TASK TO CARRY OUT>
Using the records that follow, work out the number of lines with the word "orange" in them; reply with that number only.

INFORMATION SUPPLIED>
● ● ● ● ● ● ●
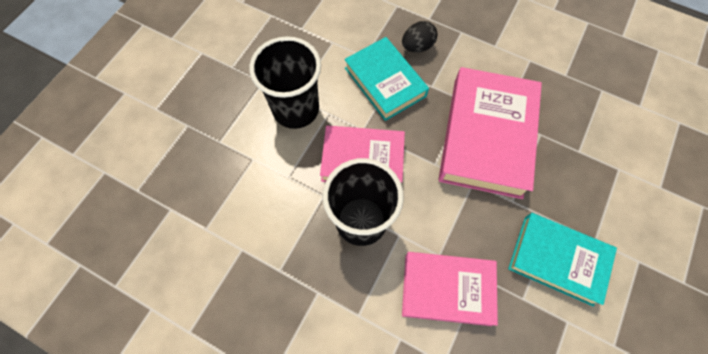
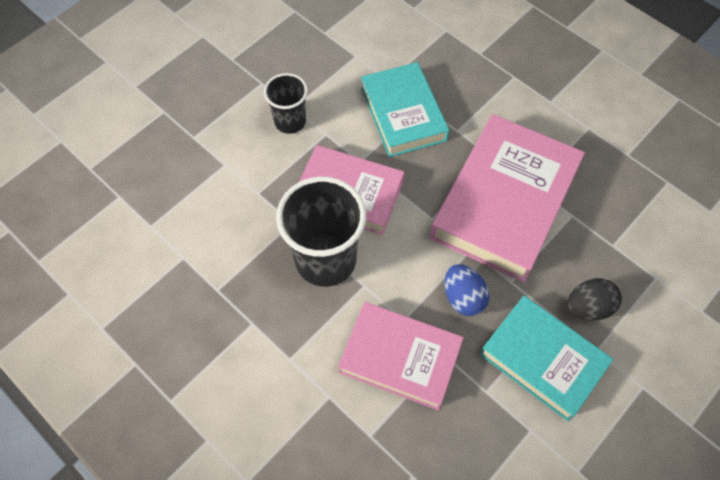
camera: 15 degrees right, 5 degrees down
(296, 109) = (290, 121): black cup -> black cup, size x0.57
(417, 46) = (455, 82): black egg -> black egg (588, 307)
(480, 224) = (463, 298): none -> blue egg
● ● ● ● ● ● ●
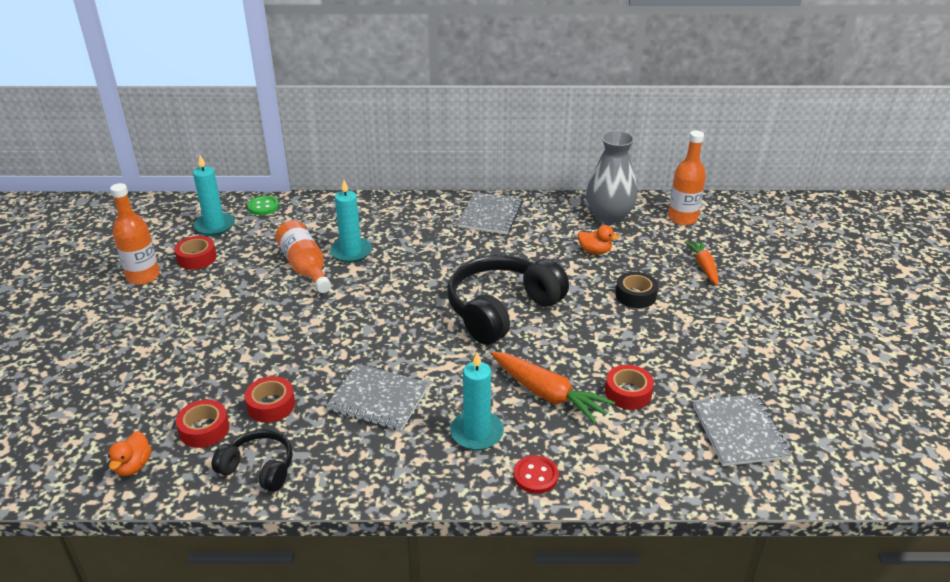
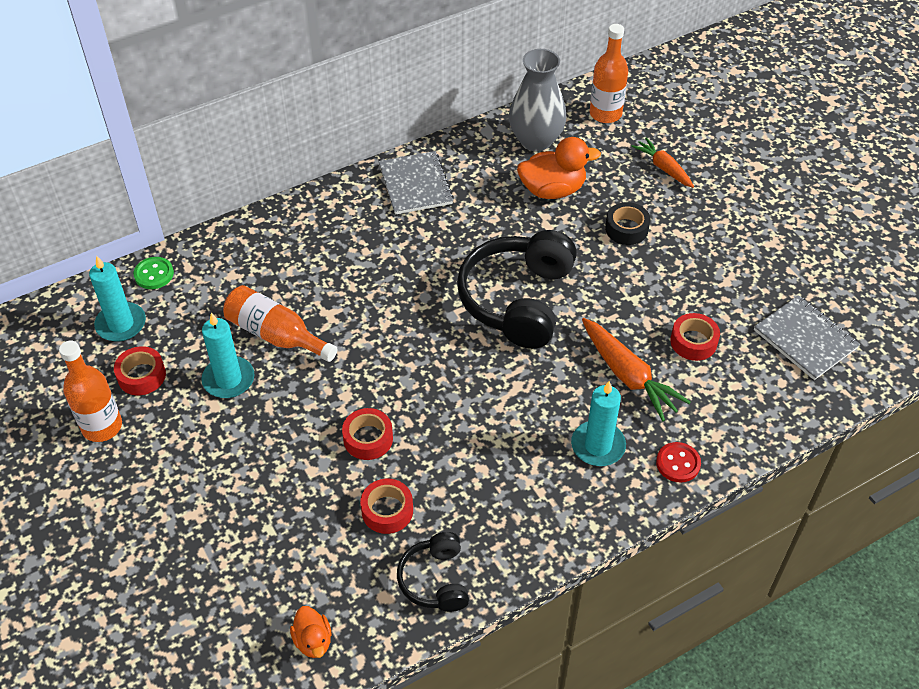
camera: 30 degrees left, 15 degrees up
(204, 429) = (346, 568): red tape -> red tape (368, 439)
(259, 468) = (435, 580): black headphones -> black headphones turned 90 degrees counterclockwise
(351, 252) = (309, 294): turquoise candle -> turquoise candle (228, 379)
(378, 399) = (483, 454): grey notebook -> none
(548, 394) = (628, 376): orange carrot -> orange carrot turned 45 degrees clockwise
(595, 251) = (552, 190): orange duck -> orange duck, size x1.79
● ● ● ● ● ● ●
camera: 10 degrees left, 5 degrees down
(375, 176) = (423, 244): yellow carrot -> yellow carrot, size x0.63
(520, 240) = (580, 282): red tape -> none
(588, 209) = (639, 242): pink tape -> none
● ● ● ● ● ● ●
SOLUTION TO THIS EXERCISE>
2